Problem:
Search the data below for the string "scissors" and copy all lines where it shows up.

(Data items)

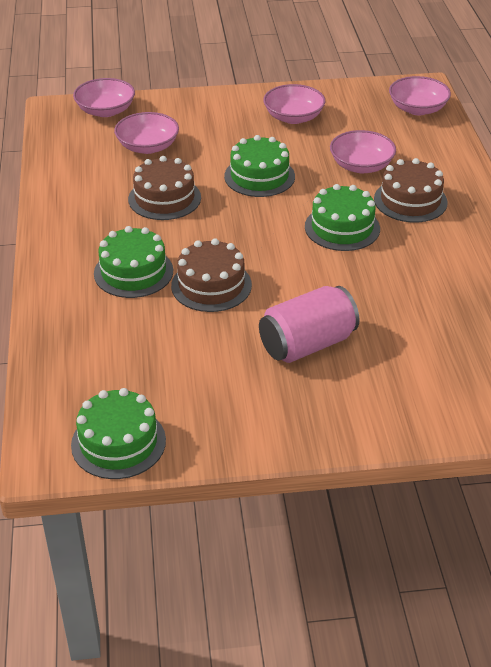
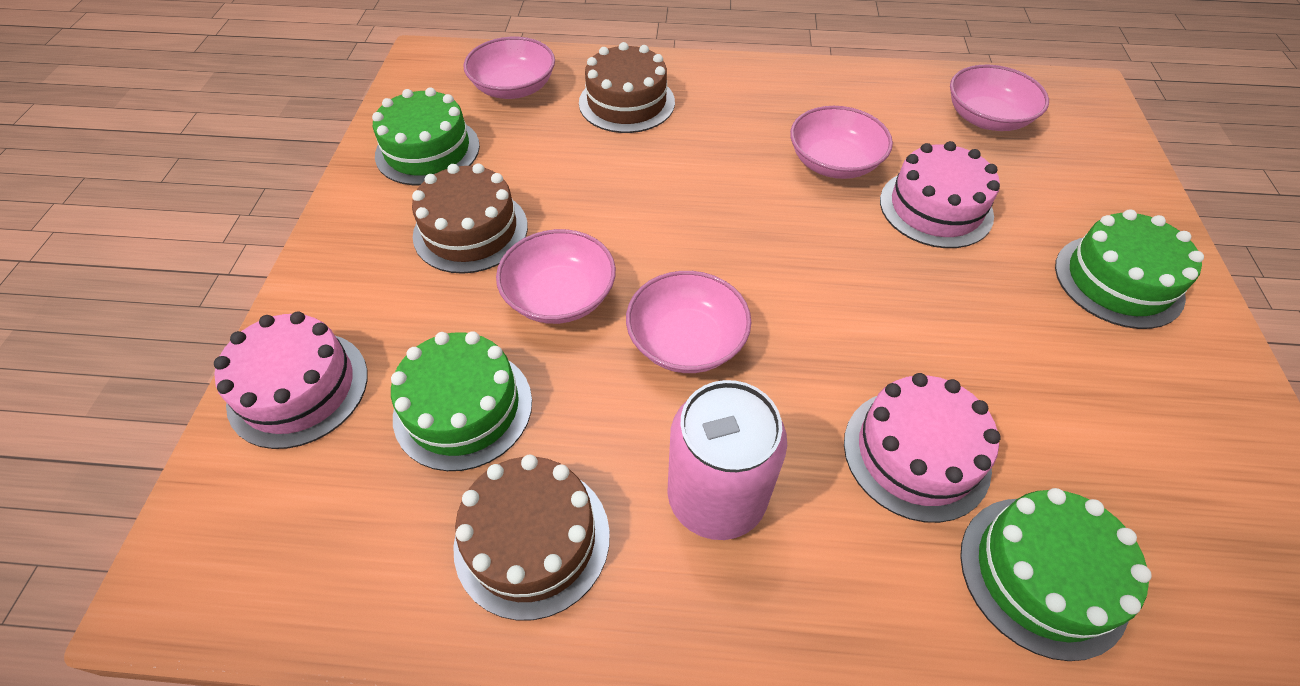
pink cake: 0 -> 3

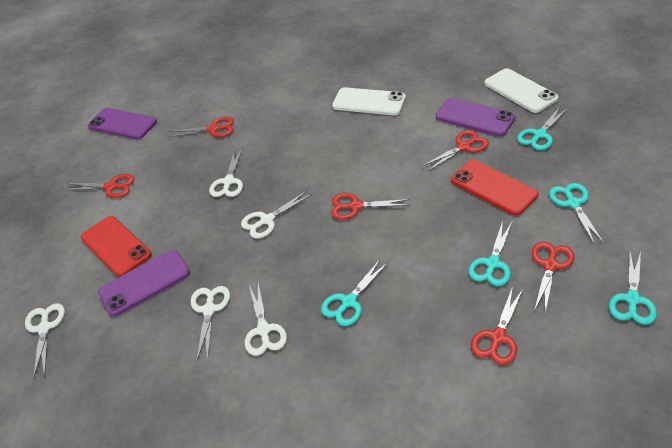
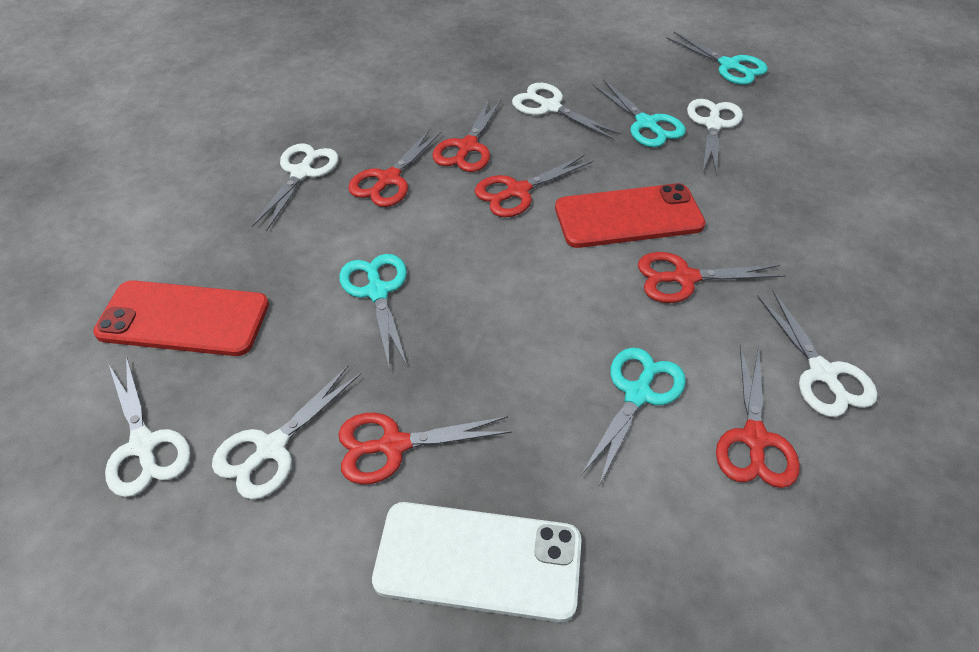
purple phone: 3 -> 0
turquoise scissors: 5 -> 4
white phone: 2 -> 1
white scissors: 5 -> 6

Result for this exercise:
turquoise scissors: 5 -> 4
white scissors: 5 -> 6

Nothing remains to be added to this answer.